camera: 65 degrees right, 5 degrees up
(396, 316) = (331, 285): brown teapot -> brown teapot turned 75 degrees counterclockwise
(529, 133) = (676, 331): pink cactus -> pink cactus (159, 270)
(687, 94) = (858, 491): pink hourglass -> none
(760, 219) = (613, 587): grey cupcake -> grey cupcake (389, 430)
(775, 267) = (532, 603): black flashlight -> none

==

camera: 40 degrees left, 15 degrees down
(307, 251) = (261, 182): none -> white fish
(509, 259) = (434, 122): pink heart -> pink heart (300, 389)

● **Aim of the exercise**
Retype exactly the lines above, from the one with "camera: 65 degrees right, 5 degrees up" through the one with "(775, 267) = (532, 603): black", inclusive.

● **Exercise answer**
camera: 65 degrees right, 5 degrees up
(396, 316) = (331, 285): brown teapot -> brown teapot turned 75 degrees counterclockwise
(529, 133) = (676, 331): pink cactus -> pink cactus (159, 270)
(687, 94) = (858, 491): pink hourglass -> none
(760, 219) = (613, 587): grey cupcake -> grey cupcake (389, 430)
(775, 267) = (532, 603): black flashlight -> none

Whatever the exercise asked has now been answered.